_Exercise goal_
Send back the listing, word for word.
◇ ◇ ◇ ◇ ◇ ◇ ◇
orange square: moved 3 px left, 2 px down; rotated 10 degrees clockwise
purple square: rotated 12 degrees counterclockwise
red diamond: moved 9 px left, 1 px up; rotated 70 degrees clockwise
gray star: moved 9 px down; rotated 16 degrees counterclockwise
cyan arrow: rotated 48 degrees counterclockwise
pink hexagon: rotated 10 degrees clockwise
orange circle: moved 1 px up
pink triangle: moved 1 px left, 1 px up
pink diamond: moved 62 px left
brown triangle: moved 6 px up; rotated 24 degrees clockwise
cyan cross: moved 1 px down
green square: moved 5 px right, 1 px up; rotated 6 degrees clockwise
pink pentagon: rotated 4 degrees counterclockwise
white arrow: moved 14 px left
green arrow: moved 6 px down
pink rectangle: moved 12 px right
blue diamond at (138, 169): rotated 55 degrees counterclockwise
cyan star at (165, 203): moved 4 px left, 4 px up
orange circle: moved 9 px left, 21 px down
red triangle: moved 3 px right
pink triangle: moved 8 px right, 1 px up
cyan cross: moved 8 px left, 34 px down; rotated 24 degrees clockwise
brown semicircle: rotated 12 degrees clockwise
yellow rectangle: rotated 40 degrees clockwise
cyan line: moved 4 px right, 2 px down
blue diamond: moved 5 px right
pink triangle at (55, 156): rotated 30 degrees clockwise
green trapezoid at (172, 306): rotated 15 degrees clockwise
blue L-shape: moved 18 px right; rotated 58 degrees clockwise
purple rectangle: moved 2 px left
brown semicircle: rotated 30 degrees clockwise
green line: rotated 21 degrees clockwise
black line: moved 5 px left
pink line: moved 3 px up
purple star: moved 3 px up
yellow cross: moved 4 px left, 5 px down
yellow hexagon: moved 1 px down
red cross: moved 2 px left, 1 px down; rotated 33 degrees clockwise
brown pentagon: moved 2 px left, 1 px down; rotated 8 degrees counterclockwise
◇ ◇ ◇ ◇ ◇ ◇ ◇
_Result of this task_
orange square: moved 3 px left, 2 px down; rotated 10 degrees clockwise
purple square: rotated 12 degrees counterclockwise
red diamond: moved 9 px left, 1 px up; rotated 70 degrees clockwise
gray star: moved 9 px down; rotated 16 degrees counterclockwise
cyan arrow: rotated 48 degrees counterclockwise
pink hexagon: rotated 10 degrees clockwise
orange circle: moved 1 px up
pink triangle: moved 1 px left, 1 px up
pink diamond: moved 62 px left
brown triangle: moved 6 px up; rotated 24 degrees clockwise
cyan cross: moved 1 px down
green square: moved 5 px right, 1 px up; rotated 6 degrees clockwise
pink pentagon: rotated 4 degrees counterclockwise
white arrow: moved 14 px left
green arrow: moved 6 px down
pink rectangle: moved 12 px right
blue diamond at (138, 169): rotated 55 degrees counterclockwise
cyan star at (165, 203): moved 4 px left, 4 px up
orange circle: moved 9 px left, 21 px down
red triangle: moved 3 px right
pink triangle: moved 8 px right, 1 px up
cyan cross: moved 8 px left, 34 px down; rotated 24 degrees clockwise
brown semicircle: rotated 12 degrees clockwise
yellow rectangle: rotated 40 degrees clockwise
cyan line: moved 4 px right, 2 px down
blue diamond: moved 5 px right
pink triangle at (55, 156): rotated 30 degrees clockwise
green trapezoid at (172, 306): rotated 15 degrees clockwise
blue L-shape: moved 18 px right; rotated 58 degrees clockwise
purple rectangle: moved 2 px left
brown semicircle: rotated 30 degrees clockwise
green line: rotated 21 degrees clockwise
black line: moved 5 px left
pink line: moved 3 px up
purple star: moved 3 px up
yellow cross: moved 4 px left, 5 px down
yellow hexagon: moved 1 px down
red cross: moved 2 px left, 1 px down; rotated 33 degrees clockwise
brown pentagon: moved 2 px left, 1 px down; rotated 8 degrees counterclockwise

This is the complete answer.